Stored items:
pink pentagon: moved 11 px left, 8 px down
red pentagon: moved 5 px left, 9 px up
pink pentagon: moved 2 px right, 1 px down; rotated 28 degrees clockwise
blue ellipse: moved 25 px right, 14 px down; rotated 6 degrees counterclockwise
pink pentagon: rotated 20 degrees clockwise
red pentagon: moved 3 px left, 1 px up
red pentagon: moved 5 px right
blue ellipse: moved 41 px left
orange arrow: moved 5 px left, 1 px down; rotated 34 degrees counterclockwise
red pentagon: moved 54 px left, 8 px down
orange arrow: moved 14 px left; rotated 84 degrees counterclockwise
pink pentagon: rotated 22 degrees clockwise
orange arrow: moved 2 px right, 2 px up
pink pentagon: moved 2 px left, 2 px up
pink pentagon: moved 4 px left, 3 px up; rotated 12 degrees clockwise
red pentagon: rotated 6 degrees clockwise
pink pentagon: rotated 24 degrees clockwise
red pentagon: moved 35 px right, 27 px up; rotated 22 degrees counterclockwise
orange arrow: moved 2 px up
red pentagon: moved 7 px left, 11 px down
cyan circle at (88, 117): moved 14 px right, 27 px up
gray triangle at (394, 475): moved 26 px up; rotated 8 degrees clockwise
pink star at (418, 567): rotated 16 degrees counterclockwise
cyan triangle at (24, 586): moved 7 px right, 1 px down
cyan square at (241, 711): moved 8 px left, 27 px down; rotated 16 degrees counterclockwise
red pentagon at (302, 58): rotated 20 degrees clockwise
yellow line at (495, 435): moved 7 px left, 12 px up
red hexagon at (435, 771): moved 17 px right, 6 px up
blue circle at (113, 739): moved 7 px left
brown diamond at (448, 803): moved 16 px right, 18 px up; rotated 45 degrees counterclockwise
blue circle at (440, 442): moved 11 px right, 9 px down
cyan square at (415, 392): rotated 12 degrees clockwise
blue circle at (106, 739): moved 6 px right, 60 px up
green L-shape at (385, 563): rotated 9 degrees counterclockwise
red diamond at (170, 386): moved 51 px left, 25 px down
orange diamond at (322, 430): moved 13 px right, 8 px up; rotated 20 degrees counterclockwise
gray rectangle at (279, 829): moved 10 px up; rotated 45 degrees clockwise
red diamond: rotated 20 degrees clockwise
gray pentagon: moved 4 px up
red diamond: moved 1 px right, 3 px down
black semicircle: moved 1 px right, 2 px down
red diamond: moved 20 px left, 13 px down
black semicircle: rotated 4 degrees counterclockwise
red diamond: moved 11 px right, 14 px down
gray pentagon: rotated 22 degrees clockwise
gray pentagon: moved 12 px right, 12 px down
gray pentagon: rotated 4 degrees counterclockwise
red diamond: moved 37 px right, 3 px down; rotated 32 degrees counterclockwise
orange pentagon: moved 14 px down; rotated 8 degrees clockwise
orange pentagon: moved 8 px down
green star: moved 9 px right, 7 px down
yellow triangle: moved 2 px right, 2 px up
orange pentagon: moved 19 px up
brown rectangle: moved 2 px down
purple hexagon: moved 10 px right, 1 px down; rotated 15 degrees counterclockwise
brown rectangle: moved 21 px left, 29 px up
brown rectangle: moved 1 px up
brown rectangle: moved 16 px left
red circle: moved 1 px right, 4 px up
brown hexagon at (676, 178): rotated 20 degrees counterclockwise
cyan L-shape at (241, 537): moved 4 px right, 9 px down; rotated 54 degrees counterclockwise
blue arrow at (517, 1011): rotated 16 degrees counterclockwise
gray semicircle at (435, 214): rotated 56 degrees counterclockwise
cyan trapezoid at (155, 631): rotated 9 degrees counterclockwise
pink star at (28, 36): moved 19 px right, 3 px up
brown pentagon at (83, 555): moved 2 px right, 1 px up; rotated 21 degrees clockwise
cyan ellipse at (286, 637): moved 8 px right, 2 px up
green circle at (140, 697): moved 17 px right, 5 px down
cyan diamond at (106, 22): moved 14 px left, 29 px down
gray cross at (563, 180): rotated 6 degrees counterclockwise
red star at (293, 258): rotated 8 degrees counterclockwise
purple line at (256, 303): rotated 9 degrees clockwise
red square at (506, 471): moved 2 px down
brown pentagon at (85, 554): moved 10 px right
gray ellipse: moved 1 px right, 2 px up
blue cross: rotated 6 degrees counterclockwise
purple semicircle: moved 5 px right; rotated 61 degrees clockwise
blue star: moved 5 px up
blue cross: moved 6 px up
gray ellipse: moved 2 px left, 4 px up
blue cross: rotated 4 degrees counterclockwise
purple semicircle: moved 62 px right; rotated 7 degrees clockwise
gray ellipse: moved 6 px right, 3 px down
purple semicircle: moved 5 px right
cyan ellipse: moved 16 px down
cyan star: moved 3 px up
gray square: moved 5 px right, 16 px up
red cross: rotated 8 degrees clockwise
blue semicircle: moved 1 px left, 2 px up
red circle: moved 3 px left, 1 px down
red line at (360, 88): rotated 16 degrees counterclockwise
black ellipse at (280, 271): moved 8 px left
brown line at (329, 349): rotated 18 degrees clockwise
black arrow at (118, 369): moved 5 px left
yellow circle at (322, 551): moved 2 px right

CHALLENGE:
Switch every "px" in the items to "pixels", and leave everything else unchanged.

RESPONSE:
pink pentagon: moved 11 pixels left, 8 pixels down
red pentagon: moved 5 pixels left, 9 pixels up
pink pentagon: moved 2 pixels right, 1 pixels down; rotated 28 degrees clockwise
blue ellipse: moved 25 pixels right, 14 pixels down; rotated 6 degrees counterclockwise
pink pentagon: rotated 20 degrees clockwise
red pentagon: moved 3 pixels left, 1 pixels up
red pentagon: moved 5 pixels right
blue ellipse: moved 41 pixels left
orange arrow: moved 5 pixels left, 1 pixels down; rotated 34 degrees counterclockwise
red pentagon: moved 54 pixels left, 8 pixels down
orange arrow: moved 14 pixels left; rotated 84 degrees counterclockwise
pink pentagon: rotated 22 degrees clockwise
orange arrow: moved 2 pixels right, 2 pixels up
pink pentagon: moved 2 pixels left, 2 pixels up
pink pentagon: moved 4 pixels left, 3 pixels up; rotated 12 degrees clockwise
red pentagon: rotated 6 degrees clockwise
pink pentagon: rotated 24 degrees clockwise
red pentagon: moved 35 pixels right, 27 pixels up; rotated 22 degrees counterclockwise
orange arrow: moved 2 pixels up
red pentagon: moved 7 pixels left, 11 pixels down
cyan circle at (88, 117): moved 14 pixels right, 27 pixels up
gray triangle at (394, 475): moved 26 pixels up; rotated 8 degrees clockwise
pink star at (418, 567): rotated 16 degrees counterclockwise
cyan triangle at (24, 586): moved 7 pixels right, 1 pixels down
cyan square at (241, 711): moved 8 pixels left, 27 pixels down; rotated 16 degrees counterclockwise
red pentagon at (302, 58): rotated 20 degrees clockwise
yellow line at (495, 435): moved 7 pixels left, 12 pixels up
red hexagon at (435, 771): moved 17 pixels right, 6 pixels up
blue circle at (113, 739): moved 7 pixels left
brown diamond at (448, 803): moved 16 pixels right, 18 pixels up; rotated 45 degrees counterclockwise
blue circle at (440, 442): moved 11 pixels right, 9 pixels down
cyan square at (415, 392): rotated 12 degrees clockwise
blue circle at (106, 739): moved 6 pixels right, 60 pixels up
green L-shape at (385, 563): rotated 9 degrees counterclockwise
red diamond at (170, 386): moved 51 pixels left, 25 pixels down
orange diamond at (322, 430): moved 13 pixels right, 8 pixels up; rotated 20 degrees counterclockwise
gray rectangle at (279, 829): moved 10 pixels up; rotated 45 degrees clockwise
red diamond: rotated 20 degrees clockwise
gray pentagon: moved 4 pixels up
red diamond: moved 1 pixels right, 3 pixels down
black semicircle: moved 1 pixels right, 2 pixels down
red diamond: moved 20 pixels left, 13 pixels down
black semicircle: rotated 4 degrees counterclockwise
red diamond: moved 11 pixels right, 14 pixels down
gray pentagon: rotated 22 degrees clockwise
gray pentagon: moved 12 pixels right, 12 pixels down
gray pentagon: rotated 4 degrees counterclockwise
red diamond: moved 37 pixels right, 3 pixels down; rotated 32 degrees counterclockwise
orange pentagon: moved 14 pixels down; rotated 8 degrees clockwise
orange pentagon: moved 8 pixels down
green star: moved 9 pixels right, 7 pixels down
yellow triangle: moved 2 pixels right, 2 pixels up
orange pentagon: moved 19 pixels up
brown rectangle: moved 2 pixels down
purple hexagon: moved 10 pixels right, 1 pixels down; rotated 15 degrees counterclockwise
brown rectangle: moved 21 pixels left, 29 pixels up
brown rectangle: moved 1 pixels up
brown rectangle: moved 16 pixels left
red circle: moved 1 pixels right, 4 pixels up
brown hexagon at (676, 178): rotated 20 degrees counterclockwise
cyan L-shape at (241, 537): moved 4 pixels right, 9 pixels down; rotated 54 degrees counterclockwise
blue arrow at (517, 1011): rotated 16 degrees counterclockwise
gray semicircle at (435, 214): rotated 56 degrees counterclockwise
cyan trapezoid at (155, 631): rotated 9 degrees counterclockwise
pink star at (28, 36): moved 19 pixels right, 3 pixels up
brown pentagon at (83, 555): moved 2 pixels right, 1 pixels up; rotated 21 degrees clockwise
cyan ellipse at (286, 637): moved 8 pixels right, 2 pixels up
green circle at (140, 697): moved 17 pixels right, 5 pixels down
cyan diamond at (106, 22): moved 14 pixels left, 29 pixels down
gray cross at (563, 180): rotated 6 degrees counterclockwise
red star at (293, 258): rotated 8 degrees counterclockwise
purple line at (256, 303): rotated 9 degrees clockwise
red square at (506, 471): moved 2 pixels down
brown pentagon at (85, 554): moved 10 pixels right
gray ellipse: moved 1 pixels right, 2 pixels up
blue cross: rotated 6 degrees counterclockwise
purple semicircle: moved 5 pixels right; rotated 61 degrees clockwise
blue star: moved 5 pixels up
blue cross: moved 6 pixels up
gray ellipse: moved 2 pixels left, 4 pixels up
blue cross: rotated 4 degrees counterclockwise
purple semicircle: moved 62 pixels right; rotated 7 degrees clockwise
gray ellipse: moved 6 pixels right, 3 pixels down
purple semicircle: moved 5 pixels right
cyan ellipse: moved 16 pixels down
cyan star: moved 3 pixels up
gray square: moved 5 pixels right, 16 pixels up
red cross: rotated 8 degrees clockwise
blue semicircle: moved 1 pixels left, 2 pixels up
red circle: moved 3 pixels left, 1 pixels down
red line at (360, 88): rotated 16 degrees counterclockwise
black ellipse at (280, 271): moved 8 pixels left
brown line at (329, 349): rotated 18 degrees clockwise
black arrow at (118, 369): moved 5 pixels left
yellow circle at (322, 551): moved 2 pixels right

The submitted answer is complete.